▶ [Task item]
Copying exactly, give the lines in the material below from the one with "red 1x2 brick [243,135,301,193]" to the one with "white 1x1 brick [72,89,109,131] -> none", ends included, and nothing besides.
═══
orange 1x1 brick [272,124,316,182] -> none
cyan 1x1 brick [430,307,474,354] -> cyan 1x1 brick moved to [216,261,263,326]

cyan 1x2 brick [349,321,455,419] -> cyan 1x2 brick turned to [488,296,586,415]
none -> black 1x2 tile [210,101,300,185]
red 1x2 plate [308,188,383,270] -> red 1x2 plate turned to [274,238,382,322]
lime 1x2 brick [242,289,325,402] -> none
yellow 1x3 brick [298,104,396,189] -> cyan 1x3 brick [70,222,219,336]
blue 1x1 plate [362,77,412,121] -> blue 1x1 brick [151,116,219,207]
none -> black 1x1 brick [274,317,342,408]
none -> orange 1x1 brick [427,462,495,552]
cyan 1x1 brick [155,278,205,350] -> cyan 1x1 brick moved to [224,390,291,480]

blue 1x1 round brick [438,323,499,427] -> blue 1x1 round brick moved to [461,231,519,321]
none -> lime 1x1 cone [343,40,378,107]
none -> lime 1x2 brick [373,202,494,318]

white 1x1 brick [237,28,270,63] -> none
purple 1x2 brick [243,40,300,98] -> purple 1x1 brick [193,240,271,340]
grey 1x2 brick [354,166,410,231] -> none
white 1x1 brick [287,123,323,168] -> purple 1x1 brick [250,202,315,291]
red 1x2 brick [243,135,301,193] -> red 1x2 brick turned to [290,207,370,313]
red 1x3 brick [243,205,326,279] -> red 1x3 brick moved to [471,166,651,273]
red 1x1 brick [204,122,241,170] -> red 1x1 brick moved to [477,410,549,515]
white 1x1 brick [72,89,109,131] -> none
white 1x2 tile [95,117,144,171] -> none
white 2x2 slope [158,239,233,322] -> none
═══
▶ [Solved problem]
red 1x2 brick [243,135,301,193] -> red 1x2 brick turned to [290,207,370,313]
red 1x3 brick [243,205,326,279] -> red 1x3 brick moved to [471,166,651,273]
red 1x1 brick [204,122,241,170] -> red 1x1 brick moved to [477,410,549,515]
white 1x1 brick [72,89,109,131] -> none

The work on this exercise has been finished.